> Task directions:
Using the data below, return word for word every line from the one holding "purple square: (168, 30) -> (146, 65), moved" down to the one holding "brown cross: (492, 652) -> (532, 729), moved". Leave pictures out.

> Source material:

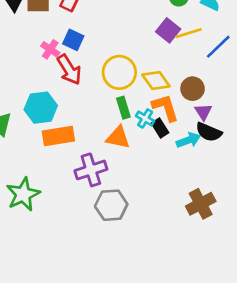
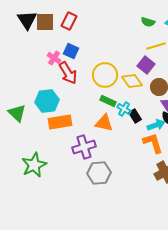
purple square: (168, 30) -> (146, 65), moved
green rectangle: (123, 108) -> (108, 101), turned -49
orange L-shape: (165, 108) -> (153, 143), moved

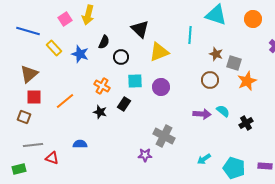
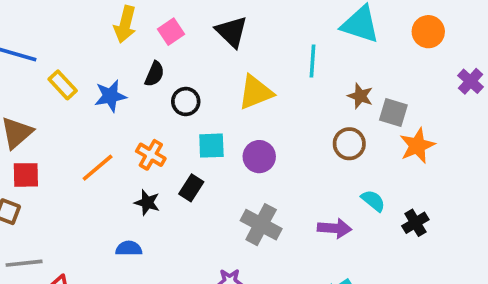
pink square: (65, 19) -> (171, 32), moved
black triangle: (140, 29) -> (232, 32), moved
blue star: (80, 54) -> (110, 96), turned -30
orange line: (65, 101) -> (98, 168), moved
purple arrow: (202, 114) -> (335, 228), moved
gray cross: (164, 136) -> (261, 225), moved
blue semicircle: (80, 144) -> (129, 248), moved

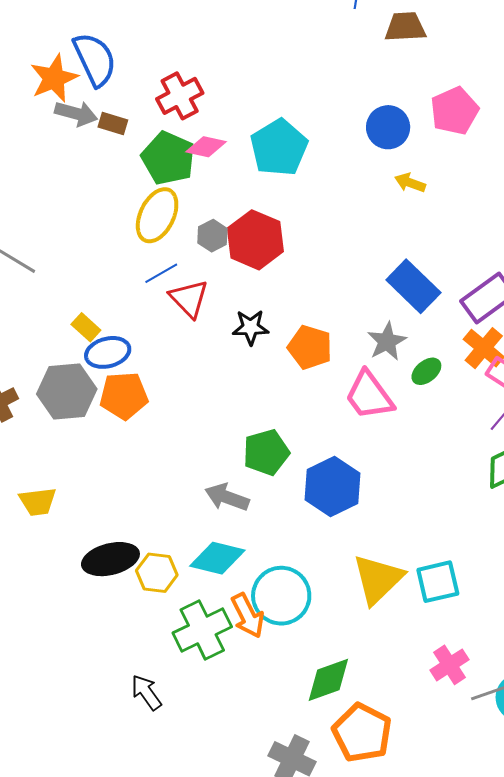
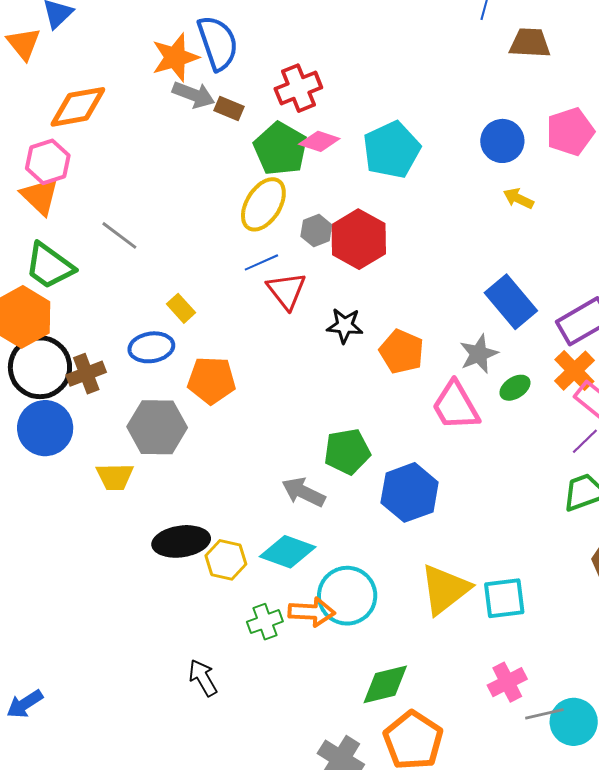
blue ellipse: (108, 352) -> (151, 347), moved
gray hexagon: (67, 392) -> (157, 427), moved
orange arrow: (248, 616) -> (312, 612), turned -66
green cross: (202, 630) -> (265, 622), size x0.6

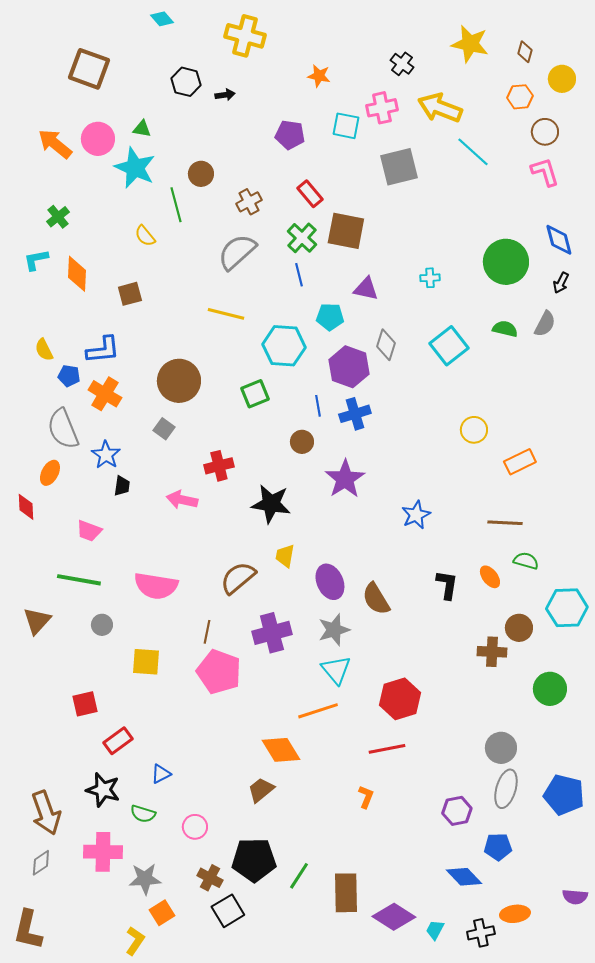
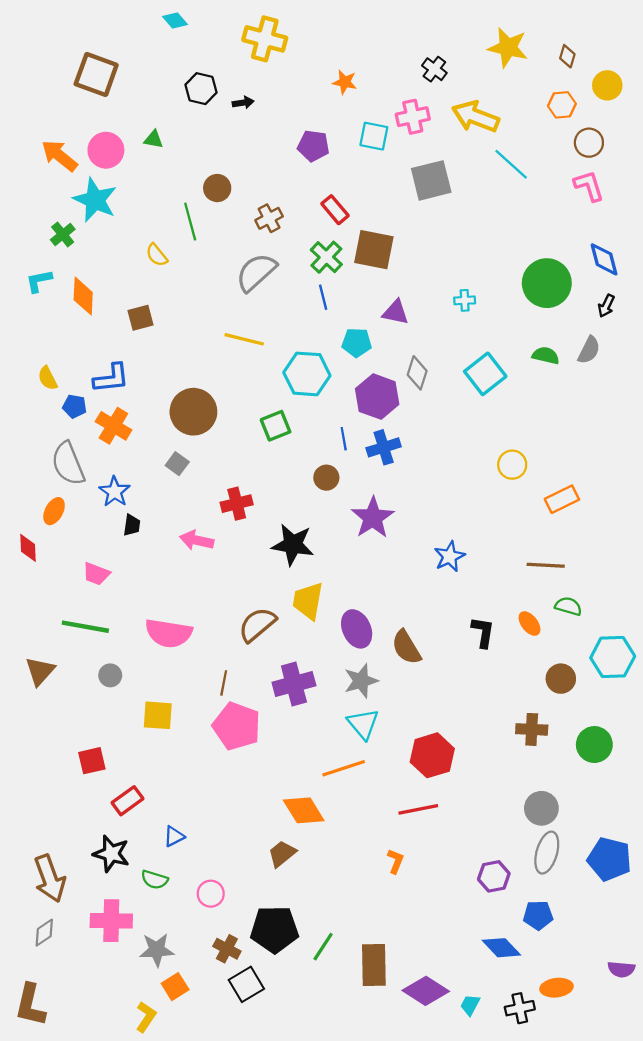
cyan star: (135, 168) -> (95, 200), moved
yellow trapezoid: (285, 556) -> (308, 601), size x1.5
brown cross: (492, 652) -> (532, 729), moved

---

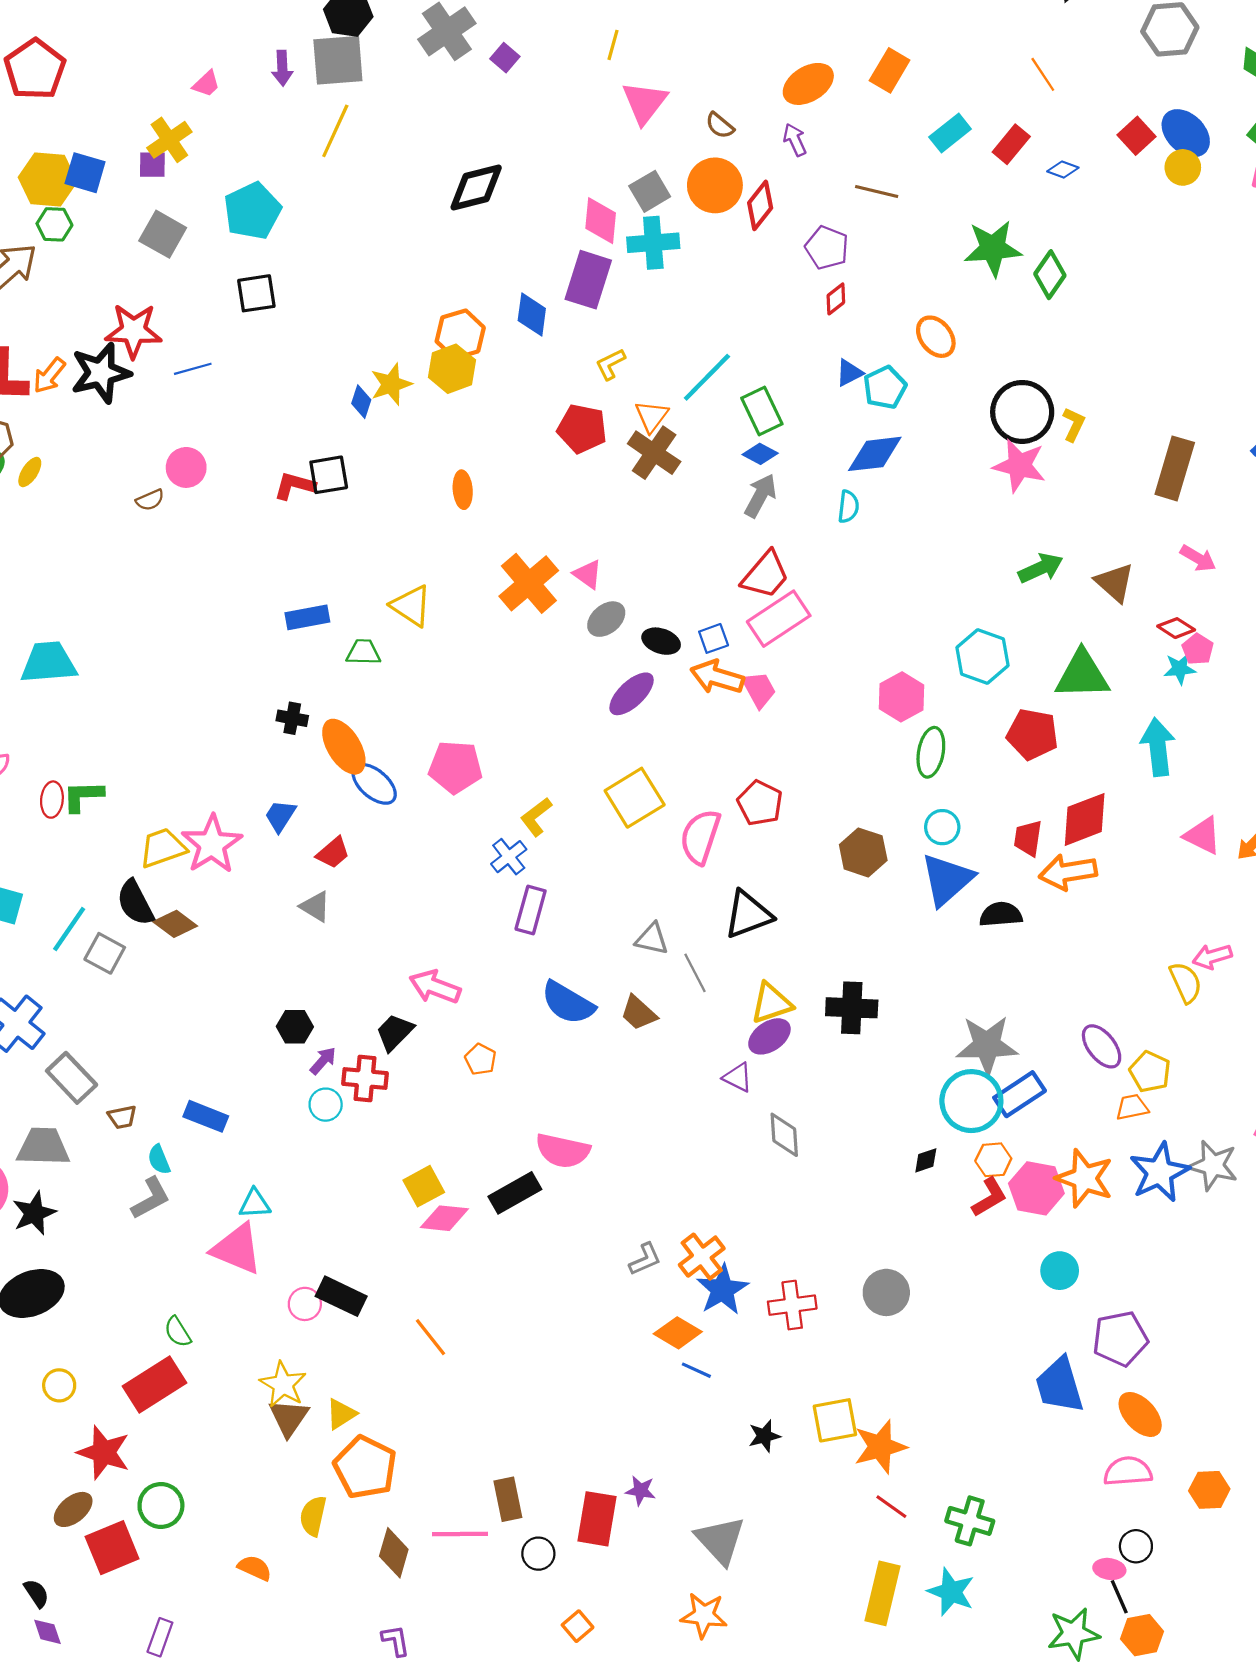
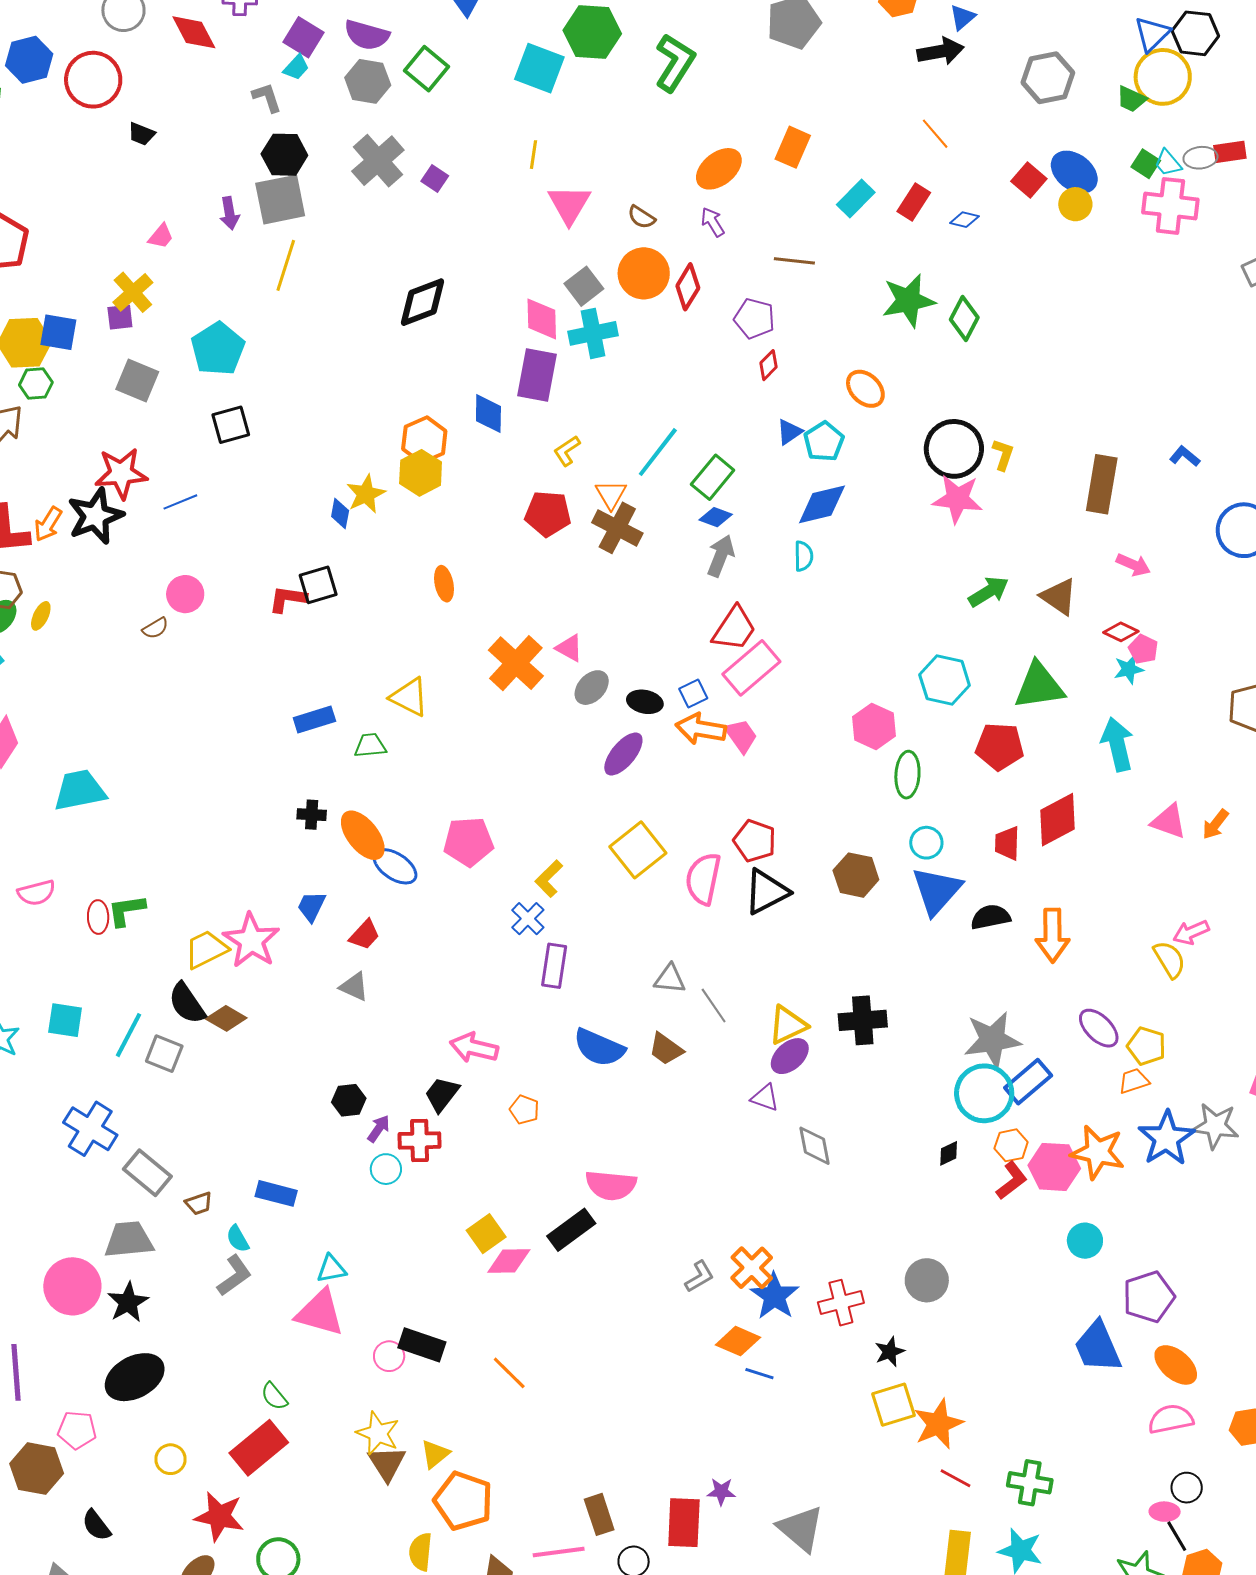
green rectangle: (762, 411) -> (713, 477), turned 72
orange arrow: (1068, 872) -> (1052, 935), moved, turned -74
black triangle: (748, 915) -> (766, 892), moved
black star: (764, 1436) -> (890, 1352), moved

---

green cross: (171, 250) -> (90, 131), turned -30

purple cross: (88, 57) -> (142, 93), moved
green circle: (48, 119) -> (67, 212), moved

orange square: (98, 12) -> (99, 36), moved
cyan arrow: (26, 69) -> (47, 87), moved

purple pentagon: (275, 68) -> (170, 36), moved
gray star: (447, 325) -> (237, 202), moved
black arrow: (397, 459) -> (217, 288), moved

> Your solution:
purple square: (168, 30) -> (146, 65), moved
green rectangle: (123, 108) -> (108, 101), turned -49
orange L-shape: (165, 108) -> (153, 143), moved

pink square: (65, 19) -> (171, 32), moved
black triangle: (140, 29) -> (232, 32), moved
blue star: (80, 54) -> (110, 96), turned -30
orange line: (65, 101) -> (98, 168), moved
purple arrow: (202, 114) -> (335, 228), moved
gray cross: (164, 136) -> (261, 225), moved
blue semicircle: (80, 144) -> (129, 248), moved

blue ellipse: (108, 352) -> (151, 347), moved
gray hexagon: (67, 392) -> (157, 427), moved
orange arrow: (248, 616) -> (312, 612), turned -66
green cross: (202, 630) -> (265, 622), size x0.6

cyan star: (135, 168) -> (95, 200), moved
yellow trapezoid: (285, 556) -> (308, 601), size x1.5
brown cross: (492, 652) -> (532, 729), moved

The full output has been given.